In the data below, find the line that contains "BARO2 pin SDA: D8 -> D2" and the line that contains "RGB pin R: B4 -> B7". Copy both, plus every line between them, exactly.
STUDY MATERIAL: Begin
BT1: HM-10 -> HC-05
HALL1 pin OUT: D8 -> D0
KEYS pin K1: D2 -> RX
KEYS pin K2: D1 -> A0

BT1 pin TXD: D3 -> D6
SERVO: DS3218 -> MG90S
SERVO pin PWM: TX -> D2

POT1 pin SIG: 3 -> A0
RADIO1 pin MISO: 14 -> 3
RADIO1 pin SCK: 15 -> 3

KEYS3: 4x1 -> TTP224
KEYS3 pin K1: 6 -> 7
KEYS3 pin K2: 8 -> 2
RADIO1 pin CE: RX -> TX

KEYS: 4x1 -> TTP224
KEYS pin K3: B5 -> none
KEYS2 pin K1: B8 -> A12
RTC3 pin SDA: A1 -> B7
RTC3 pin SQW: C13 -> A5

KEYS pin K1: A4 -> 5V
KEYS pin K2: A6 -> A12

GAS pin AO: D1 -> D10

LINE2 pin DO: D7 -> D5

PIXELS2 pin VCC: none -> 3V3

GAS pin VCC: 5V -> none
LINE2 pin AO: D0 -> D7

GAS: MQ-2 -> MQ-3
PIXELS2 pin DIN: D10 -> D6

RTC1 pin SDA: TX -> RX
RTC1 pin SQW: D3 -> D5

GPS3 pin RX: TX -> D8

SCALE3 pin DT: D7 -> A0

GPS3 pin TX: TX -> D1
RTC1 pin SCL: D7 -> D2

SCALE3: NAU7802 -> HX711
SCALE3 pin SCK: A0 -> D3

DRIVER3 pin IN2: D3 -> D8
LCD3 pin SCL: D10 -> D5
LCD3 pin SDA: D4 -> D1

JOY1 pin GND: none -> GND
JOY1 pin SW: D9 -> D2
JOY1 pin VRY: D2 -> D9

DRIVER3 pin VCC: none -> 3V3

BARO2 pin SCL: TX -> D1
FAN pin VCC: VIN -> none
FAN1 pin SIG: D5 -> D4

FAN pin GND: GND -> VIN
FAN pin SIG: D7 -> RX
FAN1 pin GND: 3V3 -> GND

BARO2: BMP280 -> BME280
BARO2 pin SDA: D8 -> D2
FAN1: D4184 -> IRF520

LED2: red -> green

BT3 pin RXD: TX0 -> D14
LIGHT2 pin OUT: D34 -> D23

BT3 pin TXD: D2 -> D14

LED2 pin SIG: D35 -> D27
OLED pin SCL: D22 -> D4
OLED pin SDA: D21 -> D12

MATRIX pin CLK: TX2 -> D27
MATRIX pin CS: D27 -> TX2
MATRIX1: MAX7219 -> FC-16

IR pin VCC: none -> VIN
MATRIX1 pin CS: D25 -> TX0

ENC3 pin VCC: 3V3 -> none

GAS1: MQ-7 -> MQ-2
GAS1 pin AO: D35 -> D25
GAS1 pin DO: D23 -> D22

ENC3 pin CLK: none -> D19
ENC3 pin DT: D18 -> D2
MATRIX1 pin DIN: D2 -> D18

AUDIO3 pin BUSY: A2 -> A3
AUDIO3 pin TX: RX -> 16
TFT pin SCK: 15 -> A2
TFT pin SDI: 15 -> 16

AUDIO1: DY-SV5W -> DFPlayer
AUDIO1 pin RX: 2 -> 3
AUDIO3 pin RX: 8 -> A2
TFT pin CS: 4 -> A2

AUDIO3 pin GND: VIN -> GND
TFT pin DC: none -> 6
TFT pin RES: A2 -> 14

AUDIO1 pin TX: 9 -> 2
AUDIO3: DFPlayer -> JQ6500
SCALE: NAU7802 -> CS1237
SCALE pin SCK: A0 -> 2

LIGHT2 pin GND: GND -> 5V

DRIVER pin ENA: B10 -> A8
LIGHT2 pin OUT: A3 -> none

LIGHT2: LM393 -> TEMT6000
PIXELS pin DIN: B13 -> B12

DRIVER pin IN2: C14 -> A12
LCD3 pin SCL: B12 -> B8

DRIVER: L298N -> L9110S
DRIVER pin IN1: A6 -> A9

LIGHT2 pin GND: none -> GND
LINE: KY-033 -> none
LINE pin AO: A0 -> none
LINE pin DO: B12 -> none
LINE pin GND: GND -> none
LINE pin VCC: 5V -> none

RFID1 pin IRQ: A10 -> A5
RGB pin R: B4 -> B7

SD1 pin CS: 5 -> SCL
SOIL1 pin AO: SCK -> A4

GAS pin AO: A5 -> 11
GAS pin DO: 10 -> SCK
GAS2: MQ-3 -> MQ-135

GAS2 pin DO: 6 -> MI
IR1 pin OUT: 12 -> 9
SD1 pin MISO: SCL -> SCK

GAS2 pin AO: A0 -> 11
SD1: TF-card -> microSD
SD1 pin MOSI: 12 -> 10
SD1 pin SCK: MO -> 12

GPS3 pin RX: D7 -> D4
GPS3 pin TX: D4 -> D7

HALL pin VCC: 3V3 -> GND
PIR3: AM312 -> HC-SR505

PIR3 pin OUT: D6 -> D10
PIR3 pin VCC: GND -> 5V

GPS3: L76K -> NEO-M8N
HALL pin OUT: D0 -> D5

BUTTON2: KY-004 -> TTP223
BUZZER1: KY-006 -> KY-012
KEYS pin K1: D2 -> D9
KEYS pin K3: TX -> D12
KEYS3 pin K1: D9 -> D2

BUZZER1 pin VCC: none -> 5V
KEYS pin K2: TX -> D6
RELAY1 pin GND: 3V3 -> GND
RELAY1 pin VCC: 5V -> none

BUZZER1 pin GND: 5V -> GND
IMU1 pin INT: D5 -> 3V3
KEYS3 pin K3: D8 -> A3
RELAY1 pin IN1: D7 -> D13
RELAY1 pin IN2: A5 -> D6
STUDY MATERIAL: End
_THE ANSWER_
BARO2 pin SDA: D8 -> D2
FAN1: D4184 -> IRF520

LED2: red -> green

BT3 pin RXD: TX0 -> D14
LIGHT2 pin OUT: D34 -> D23

BT3 pin TXD: D2 -> D14

LED2 pin SIG: D35 -> D27
OLED pin SCL: D22 -> D4
OLED pin SDA: D21 -> D12

MATRIX pin CLK: TX2 -> D27
MATRIX pin CS: D27 -> TX2
MATRIX1: MAX7219 -> FC-16

IR pin VCC: none -> VIN
MATRIX1 pin CS: D25 -> TX0

ENC3 pin VCC: 3V3 -> none

GAS1: MQ-7 -> MQ-2
GAS1 pin AO: D35 -> D25
GAS1 pin DO: D23 -> D22

ENC3 pin CLK: none -> D19
ENC3 pin DT: D18 -> D2
MATRIX1 pin DIN: D2 -> D18

AUDIO3 pin BUSY: A2 -> A3
AUDIO3 pin TX: RX -> 16
TFT pin SCK: 15 -> A2
TFT pin SDI: 15 -> 16

AUDIO1: DY-SV5W -> DFPlayer
AUDIO1 pin RX: 2 -> 3
AUDIO3 pin RX: 8 -> A2
TFT pin CS: 4 -> A2

AUDIO3 pin GND: VIN -> GND
TFT pin DC: none -> 6
TFT pin RES: A2 -> 14

AUDIO1 pin TX: 9 -> 2
AUDIO3: DFPlayer -> JQ6500
SCALE: NAU7802 -> CS1237
SCALE pin SCK: A0 -> 2

LIGHT2 pin GND: GND -> 5V

DRIVER pin ENA: B10 -> A8
LIGHT2 pin OUT: A3 -> none

LIGHT2: LM393 -> TEMT6000
PIXELS pin DIN: B13 -> B12

DRIVER pin IN2: C14 -> A12
LCD3 pin SCL: B12 -> B8

DRIVER: L298N -> L9110S
DRIVER pin IN1: A6 -> A9

LIGHT2 pin GND: none -> GND
LINE: KY-033 -> none
LINE pin AO: A0 -> none
LINE pin DO: B12 -> none
LINE pin GND: GND -> none
LINE pin VCC: 5V -> none

RFID1 pin IRQ: A10 -> A5
RGB pin R: B4 -> B7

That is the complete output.